[Exercise directions]:
Repeat, exactly and alone, every line from the line that contains "SONAR1 pin ECHO: 15 -> 5" to the end of the entries.

Modification records
/---

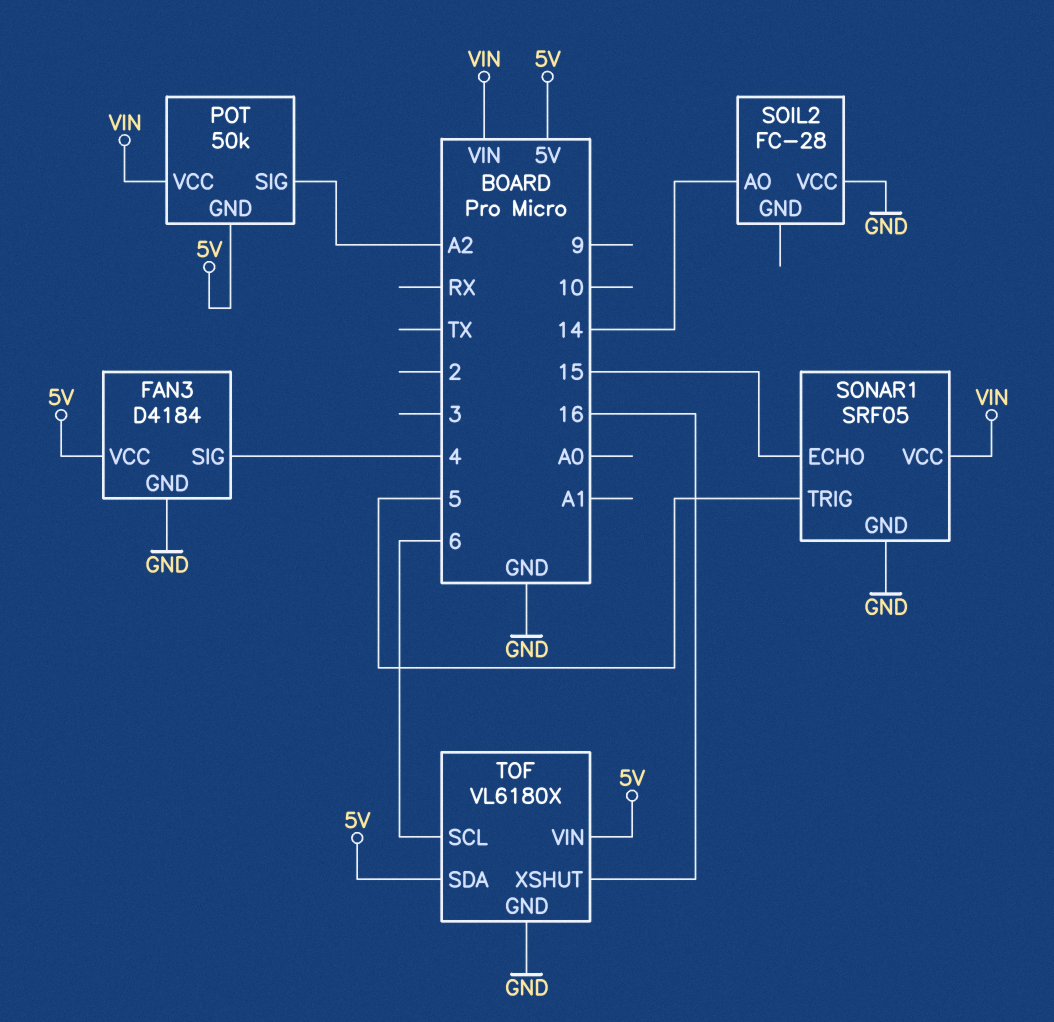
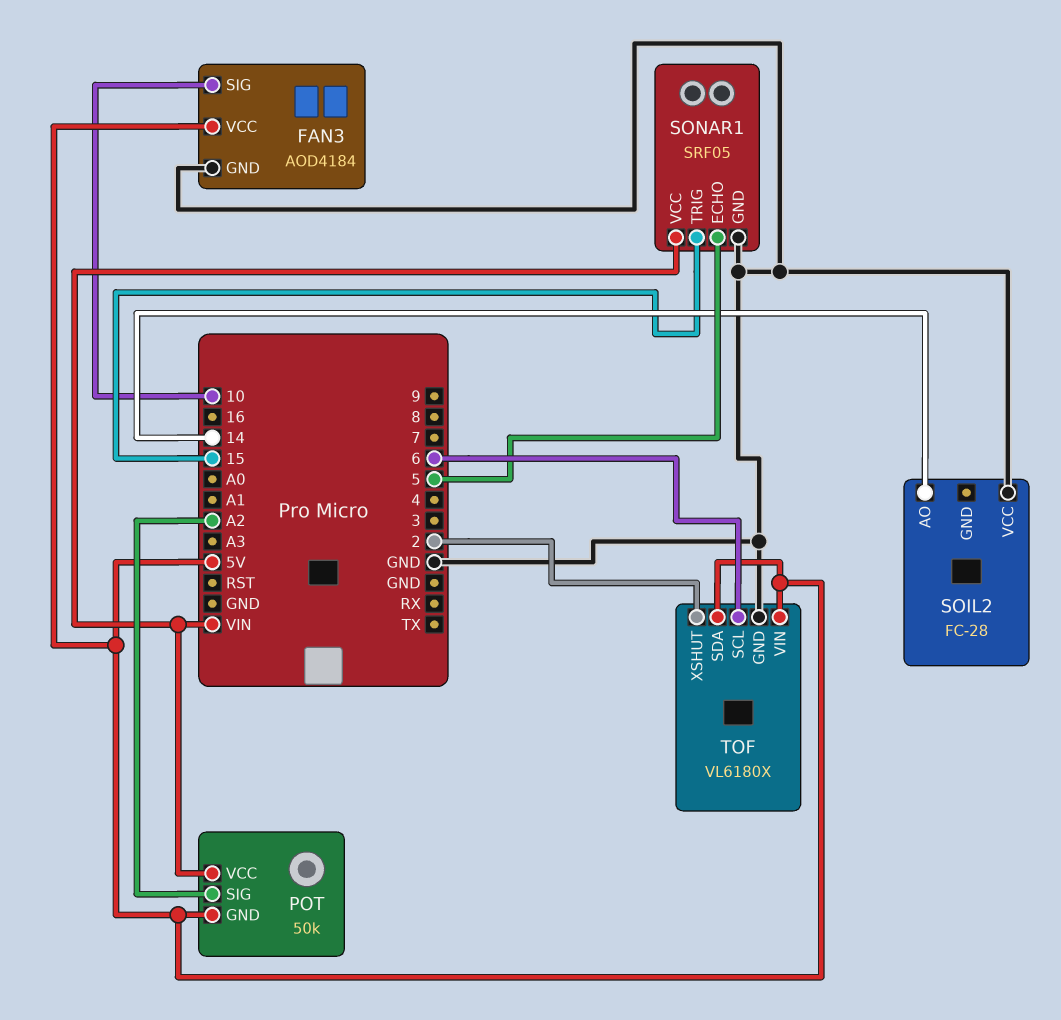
FAN3: D4184 -> AOD4184
FAN3 pin SIG: 4 -> 10
SONAR1 pin ECHO: 15 -> 5
SONAR1 pin TRIG: 5 -> 15
TOF pin XSHUT: 16 -> 2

\---

[Answer space]:
SONAR1 pin ECHO: 15 -> 5
SONAR1 pin TRIG: 5 -> 15
TOF pin XSHUT: 16 -> 2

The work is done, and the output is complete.